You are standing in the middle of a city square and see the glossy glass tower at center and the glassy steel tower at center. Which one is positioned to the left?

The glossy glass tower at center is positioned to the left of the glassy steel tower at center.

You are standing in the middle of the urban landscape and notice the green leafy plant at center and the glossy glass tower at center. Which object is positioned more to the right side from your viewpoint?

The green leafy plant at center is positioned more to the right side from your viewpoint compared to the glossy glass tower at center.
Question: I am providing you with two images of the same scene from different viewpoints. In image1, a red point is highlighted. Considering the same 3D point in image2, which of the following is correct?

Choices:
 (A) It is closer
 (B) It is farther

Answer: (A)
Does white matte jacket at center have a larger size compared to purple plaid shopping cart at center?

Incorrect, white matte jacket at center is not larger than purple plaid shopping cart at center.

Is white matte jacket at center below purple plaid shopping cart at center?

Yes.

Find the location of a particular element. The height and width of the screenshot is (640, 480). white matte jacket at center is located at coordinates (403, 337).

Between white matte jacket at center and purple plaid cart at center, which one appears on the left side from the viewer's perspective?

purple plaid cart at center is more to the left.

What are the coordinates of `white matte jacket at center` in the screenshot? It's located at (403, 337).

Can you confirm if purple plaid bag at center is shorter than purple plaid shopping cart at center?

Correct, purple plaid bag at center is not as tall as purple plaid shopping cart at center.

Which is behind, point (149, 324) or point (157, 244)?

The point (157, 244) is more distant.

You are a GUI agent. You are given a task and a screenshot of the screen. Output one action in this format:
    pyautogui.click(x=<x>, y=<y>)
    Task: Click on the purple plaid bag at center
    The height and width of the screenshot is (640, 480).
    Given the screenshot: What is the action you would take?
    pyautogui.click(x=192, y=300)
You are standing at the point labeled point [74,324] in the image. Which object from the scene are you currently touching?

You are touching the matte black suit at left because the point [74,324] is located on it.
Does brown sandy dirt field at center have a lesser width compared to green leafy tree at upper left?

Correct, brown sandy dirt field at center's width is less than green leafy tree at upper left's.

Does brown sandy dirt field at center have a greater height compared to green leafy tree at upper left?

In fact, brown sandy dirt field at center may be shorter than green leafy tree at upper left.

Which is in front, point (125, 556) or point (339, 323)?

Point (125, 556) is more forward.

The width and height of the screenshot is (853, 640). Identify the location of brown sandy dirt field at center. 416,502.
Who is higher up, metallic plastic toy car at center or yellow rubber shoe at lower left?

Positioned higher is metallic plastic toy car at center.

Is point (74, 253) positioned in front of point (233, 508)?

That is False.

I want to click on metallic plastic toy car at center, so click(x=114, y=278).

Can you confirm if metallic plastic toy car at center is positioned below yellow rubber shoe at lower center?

|---|

Deine Aufgabe: Schreib bitte sämtliche Datensätze oben Zeile für Zeile ab, ohne auch nur ein Zeichen zu ändern.

Erwartete Antwort:
You are standing in the middle of a city square and see the glossy glass tower at center and the glassy steel tower at center. Which one is positioned to the left?

The glossy glass tower at center is positioned to the left of the glassy steel tower at center.

You are standing in the middle of the urban landscape and notice the green leafy plant at center and the glossy glass tower at center. Which object is positioned more to the right side from your viewpoint?

The green leafy plant at center is positioned more to the right side from your viewpoint compared to the glossy glass tower at center.
Question: I am providing you with two images of the same scene from different viewpoints. In image1, a red point is highlighted. Considering the same 3D point in image2, which of the following is correct?

Choices:
 (A) It is closer
 (B) It is farther

Answer: (A)
Does white matte jacket at center have a larger size compared to purple plaid shopping cart at center?

Incorrect, white matte jacket at center is not larger than purple plaid shopping cart at center.

Is white matte jacket at center below purple plaid shopping cart at center?

Yes.

Find the location of a particular element. The height and width of the screenshot is (640, 480). white matte jacket at center is located at coordinates (403, 337).

Between white matte jacket at center and purple plaid cart at center, which one appears on the left side from the viewer's perspective?

purple plaid cart at center is more to the left.

What are the coordinates of `white matte jacket at center` in the screenshot? It's located at (403, 337).

Can you confirm if purple plaid bag at center is shorter than purple plaid shopping cart at center?

Correct, purple plaid bag at center is not as tall as purple plaid shopping cart at center.

Which is behind, point (149, 324) or point (157, 244)?

The point (157, 244) is more distant.

You are a GUI agent. You are given a task and a screenshot of the screen. Output one action in this format:
    pyautogui.click(x=<x>, y=<y>)
    Task: Click on the purple plaid bag at center
    The height and width of the screenshot is (640, 480).
    Given the screenshot: What is the action you would take?
    pyautogui.click(x=192, y=300)
You are standing at the point labeled point [74,324] in the image. Which object from the scene are you currently touching?

You are touching the matte black suit at left because the point [74,324] is located on it.
Does brown sandy dirt field at center have a lesser width compared to green leafy tree at upper left?

Correct, brown sandy dirt field at center's width is less than green leafy tree at upper left's.

Does brown sandy dirt field at center have a greater height compared to green leafy tree at upper left?

In fact, brown sandy dirt field at center may be shorter than green leafy tree at upper left.

Which is in front, point (125, 556) or point (339, 323)?

Point (125, 556) is more forward.

The width and height of the screenshot is (853, 640). Identify the location of brown sandy dirt field at center. 416,502.
Who is higher up, metallic plastic toy car at center or yellow rubber shoe at lower left?

Positioned higher is metallic plastic toy car at center.

Is point (74, 253) positioned in front of point (233, 508)?

That is False.

I want to click on metallic plastic toy car at center, so click(x=114, y=278).

Can you confirm if metallic plastic toy car at center is positioned below yellow rubber shoe at lower center?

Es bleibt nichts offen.